Task statement: Please copy every line below that contains the string "camera".
--- Exercise data ---
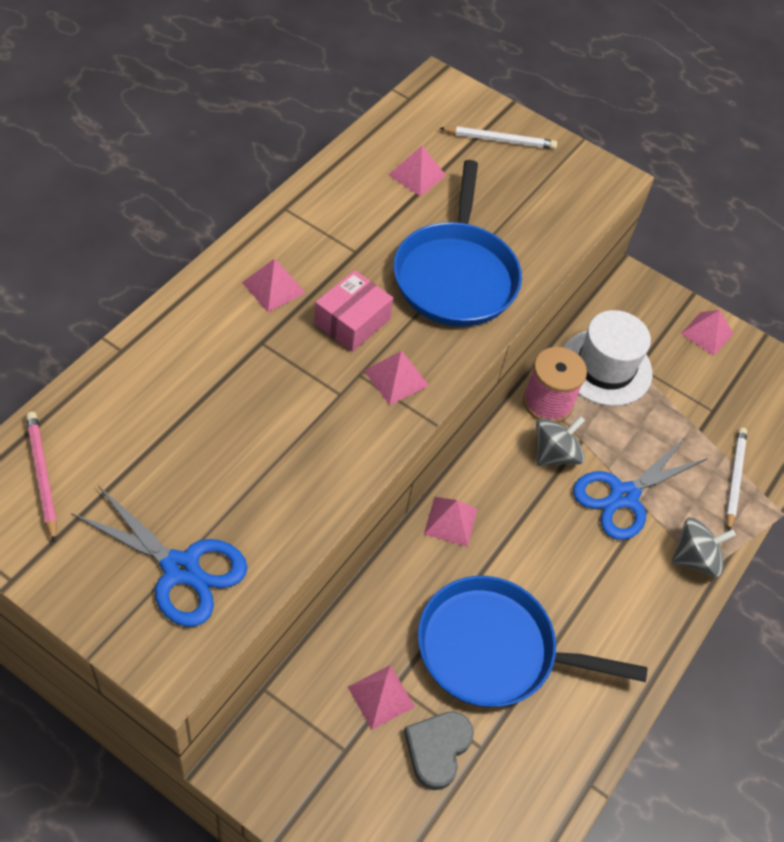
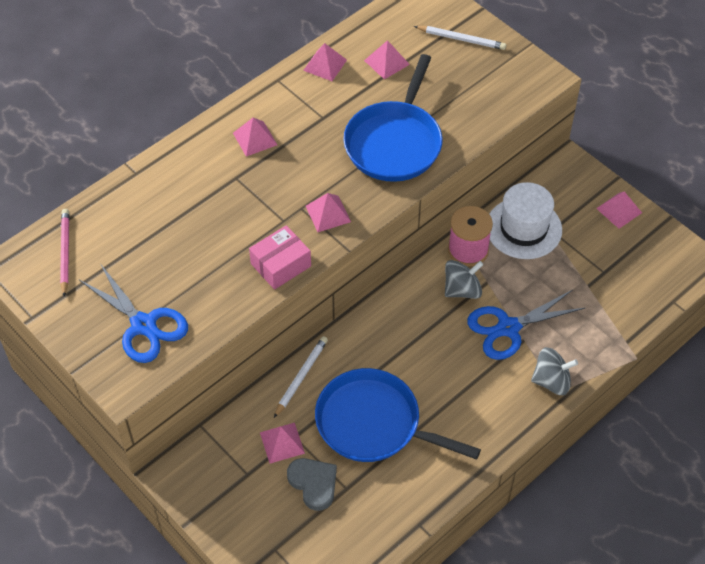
camera: 20 degrees right, 0 degrees up
(352, 321) = (306, 169): pink box -> pink box (281, 265)
(437, 749) = (313, 484): grey heart -> grey heart turned 105 degrees clockwise
(451, 521) = (366, 329): pink pyramid -> pink pyramid (325, 65)
(734, 478) = (604, 326): white pencil -> white pencil (301, 377)

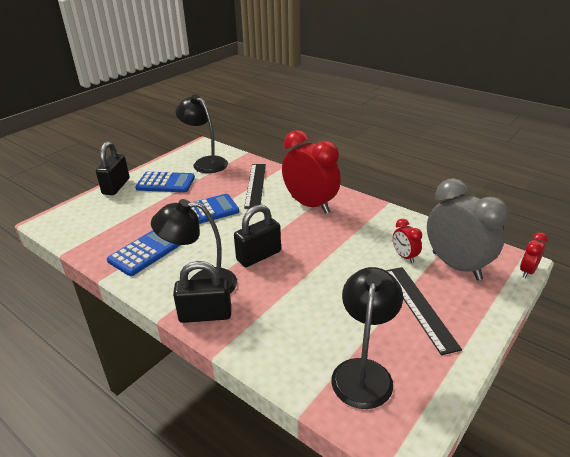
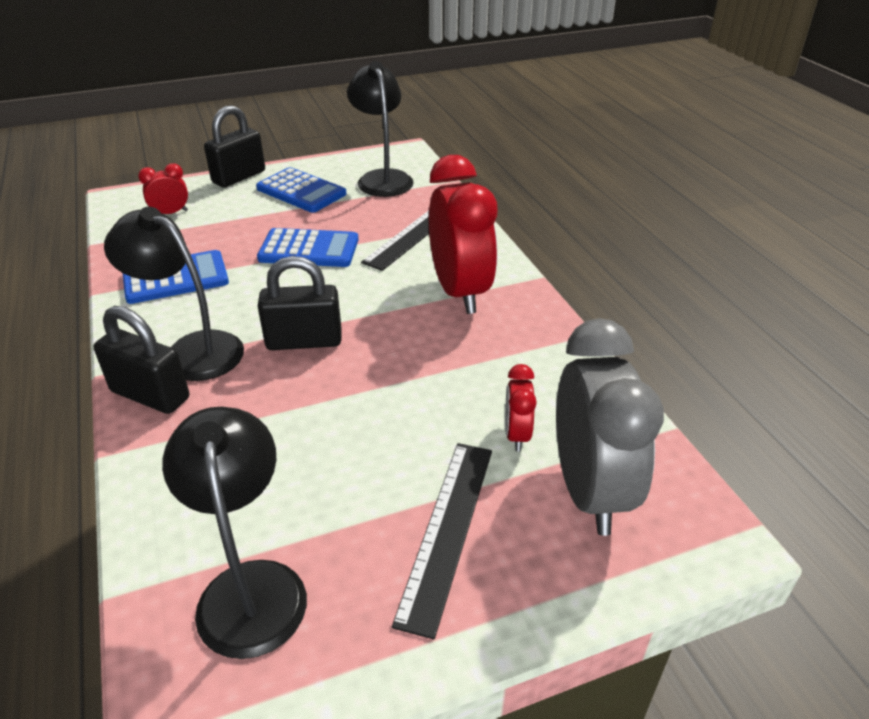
camera: 30 degrees right, 5 degrees up
(363, 372) = (250, 586): black lamp -> black lamp turned 60 degrees counterclockwise
(527, 271) = (718, 564): red clock -> red clock (170, 213)

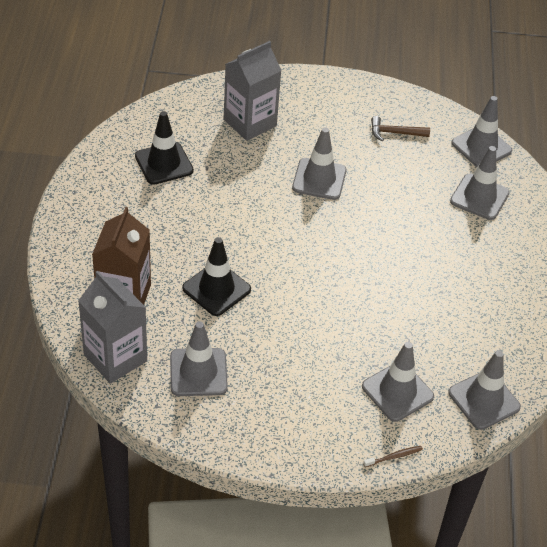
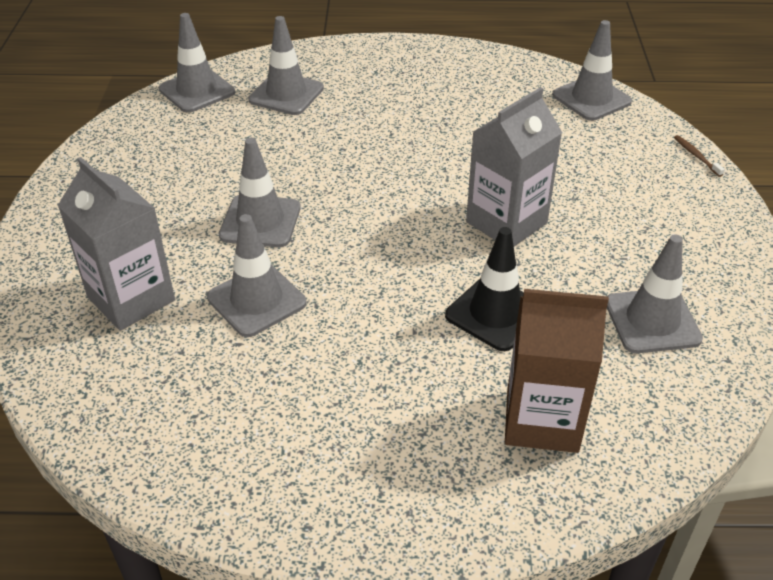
camera: 90 degrees left, 5 degrees down
(115, 358) = (665, 416): grey carton -> grey carton (506, 222)
(164, 163) = (228, 399): black traffic cone -> none
(395, 133) = (166, 156): brown hammer -> none
(397, 391) = (606, 154): grey traffic cone -> grey traffic cone (256, 300)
---
Task output:
camera: 20 degrees right, 0 degrees up
camera: 30 degrees right, 5 degrees up
camera: 90 degrees left, 5 degrees down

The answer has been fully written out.